SUPPLIED DATA:
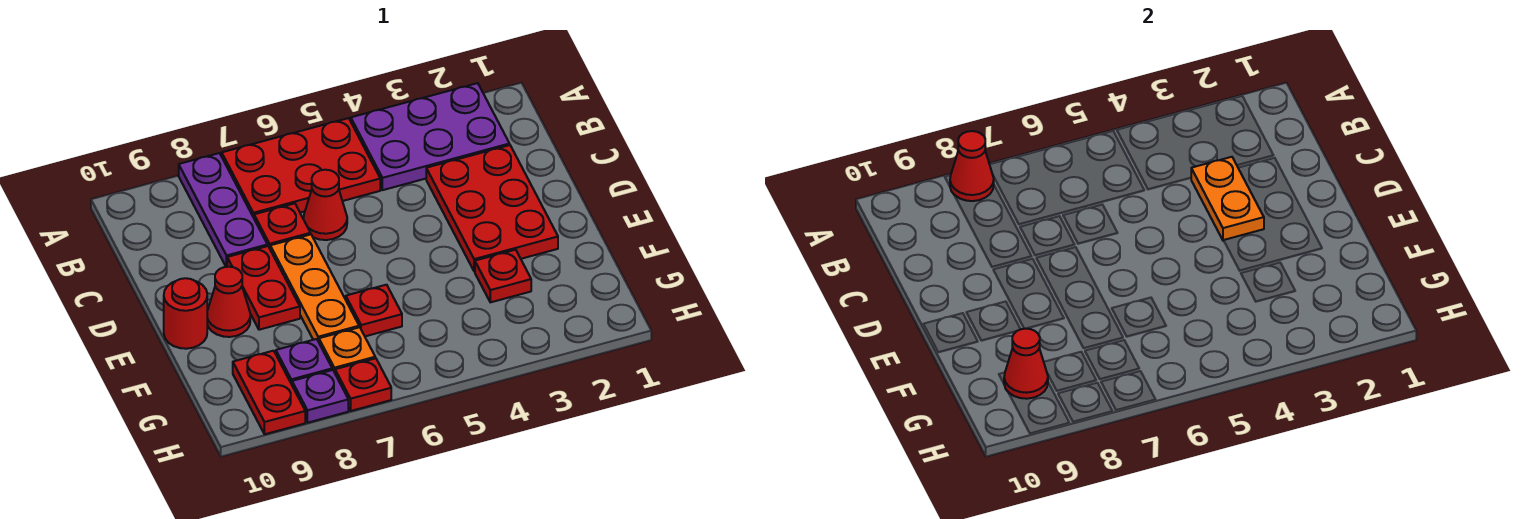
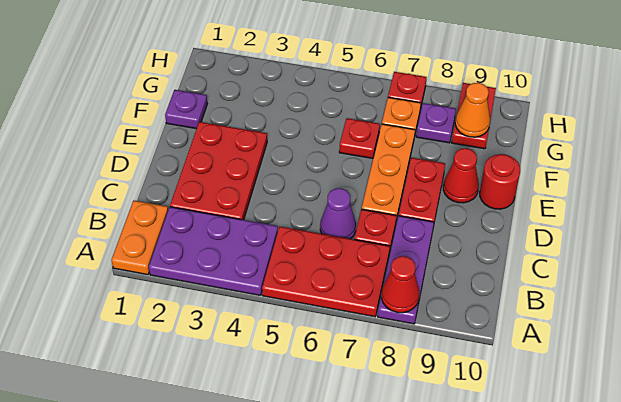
orange plate C3:D3 level 2 -> orange plate A1:B1 level 1
red cone C6 level 1 -> purple cone C6 level 1
red plate F3 level 1 -> none
red cone G9 level 2 -> orange cone G9 level 2
purple plate H8 level 1 -> purple plate F1 level 1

INSTRUCTIONS FOR THE TASK: Your reply must match the data above line for line, except that it holds no pictures.

RESPONSE FOR THIS EXERCISE:
orange plate C3:D3 level 2 -> orange plate A1:B1 level 1
red cone C6 level 1 -> purple cone C6 level 1
red plate F3 level 1 -> none
red cone G9 level 2 -> orange cone G9 level 2
purple plate H8 level 1 -> purple plate F1 level 1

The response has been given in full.